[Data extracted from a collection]
┏━━
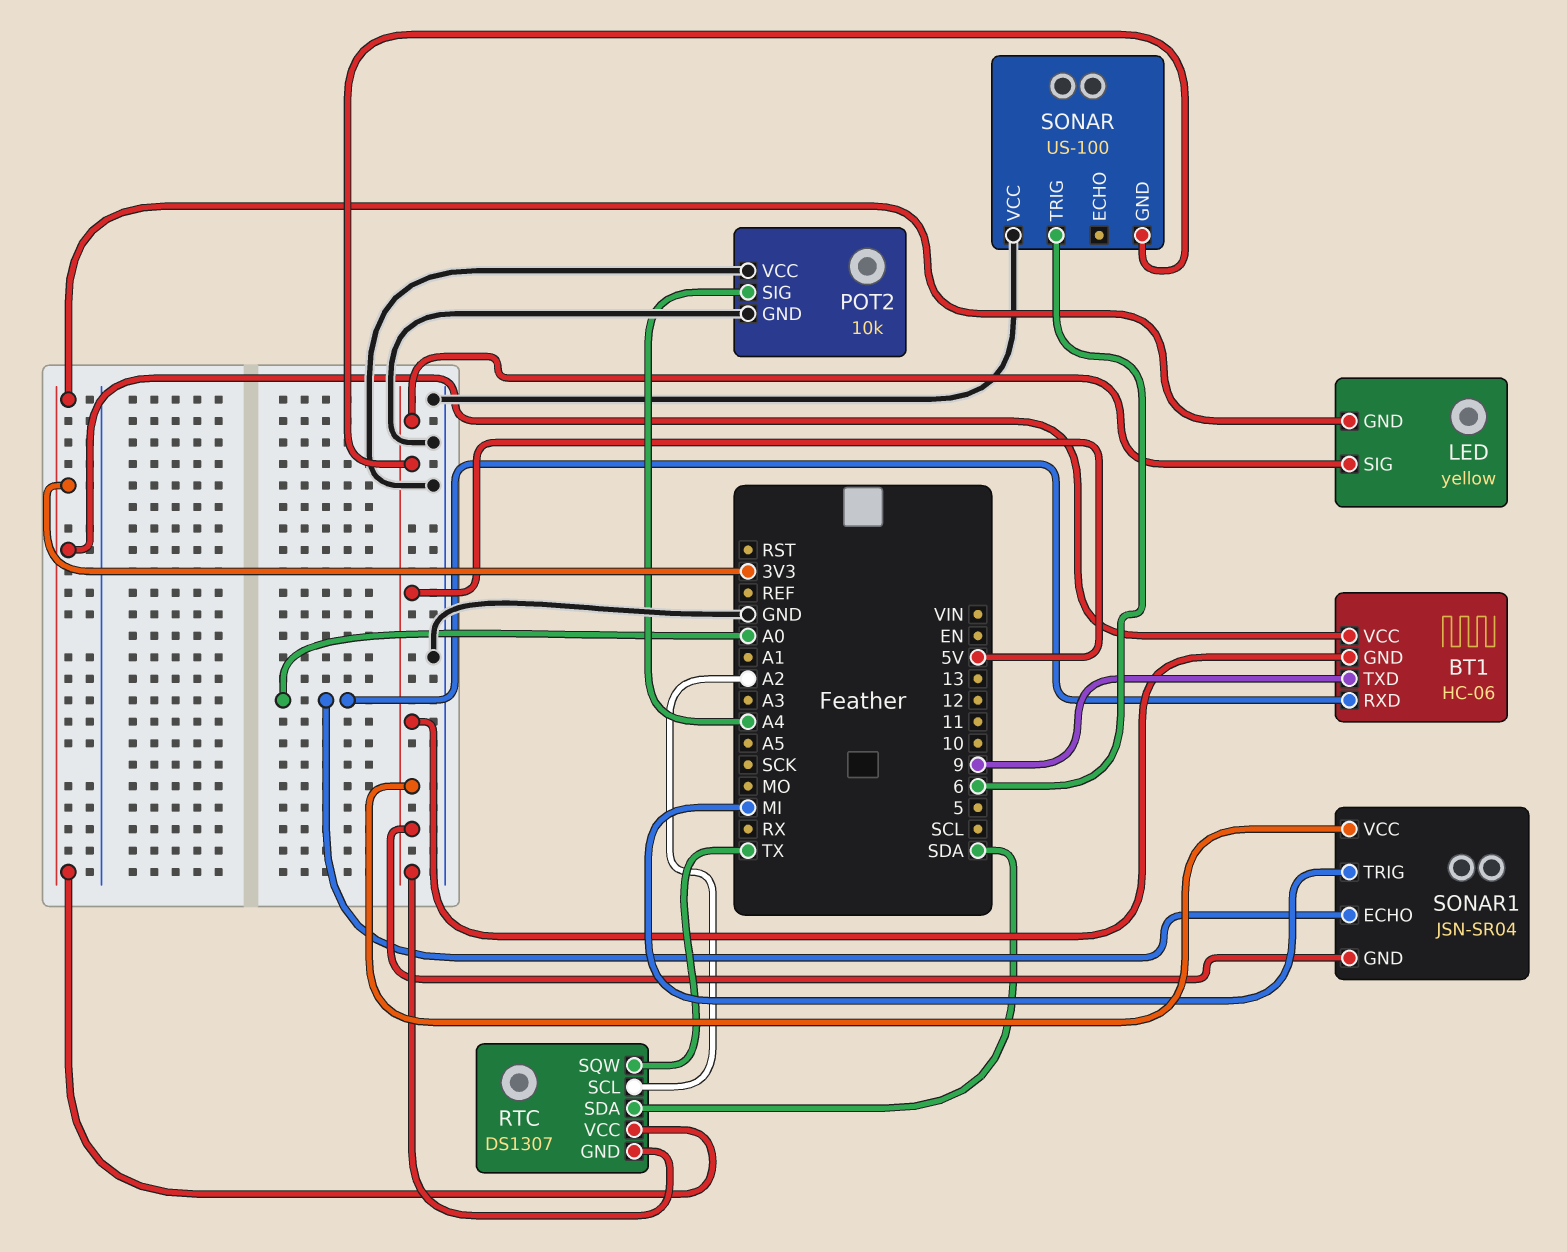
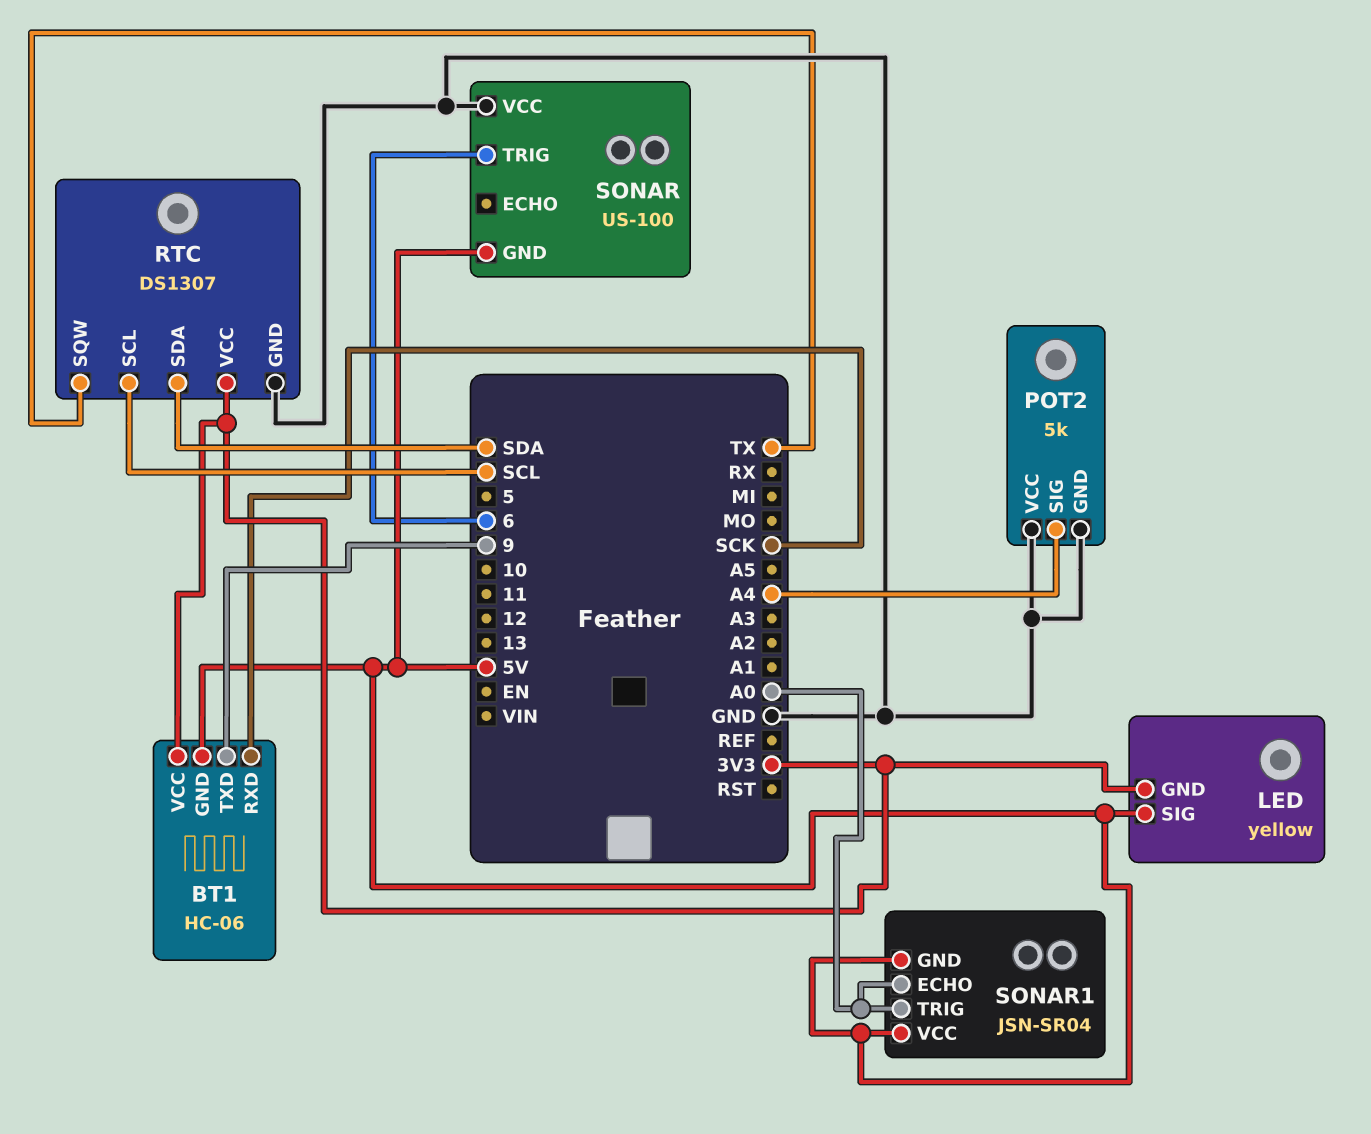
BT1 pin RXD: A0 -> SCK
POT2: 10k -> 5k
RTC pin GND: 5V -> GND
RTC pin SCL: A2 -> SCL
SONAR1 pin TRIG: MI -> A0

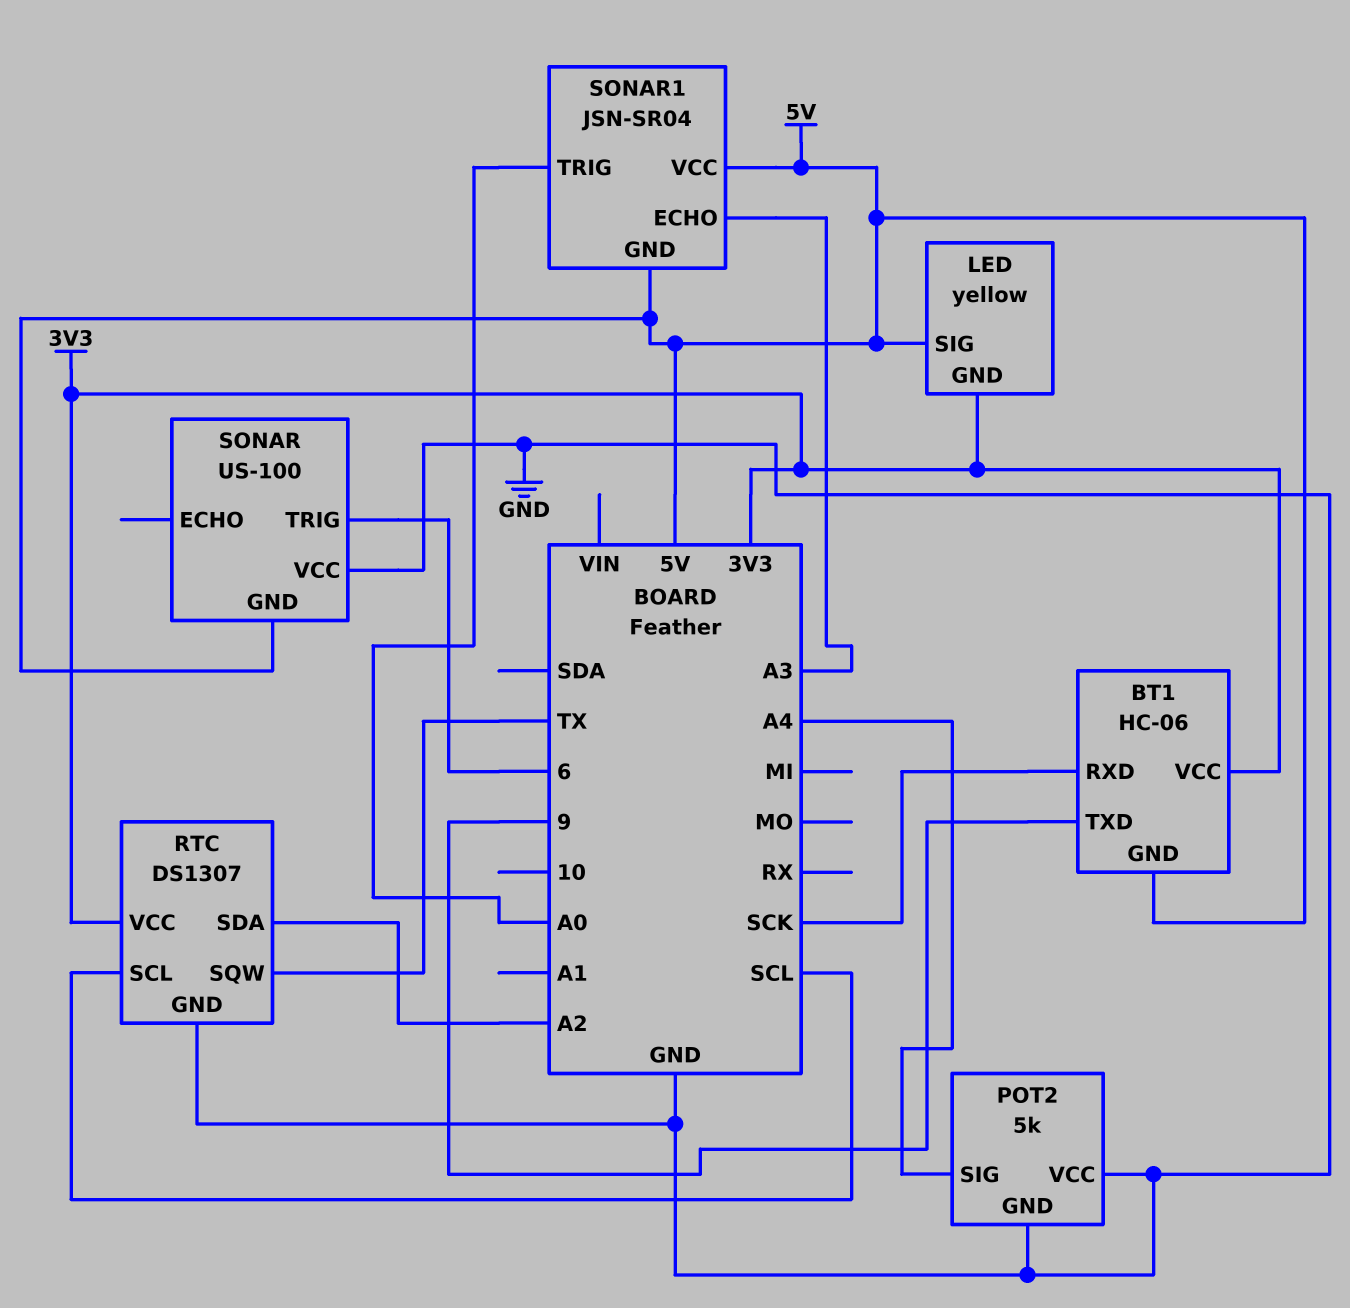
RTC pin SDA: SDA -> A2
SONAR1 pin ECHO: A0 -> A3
┗━━
# Exercise requirements
Give back only the lines from the one that carries "POT2: 10k -> 5k" through the final line above, both included. Drop all pictures.

# Exercise answer
POT2: 10k -> 5k
RTC pin GND: 5V -> GND
RTC pin SCL: A2 -> SCL
SONAR1 pin TRIG: MI -> A0

RTC pin SDA: SDA -> A2
SONAR1 pin ECHO: A0 -> A3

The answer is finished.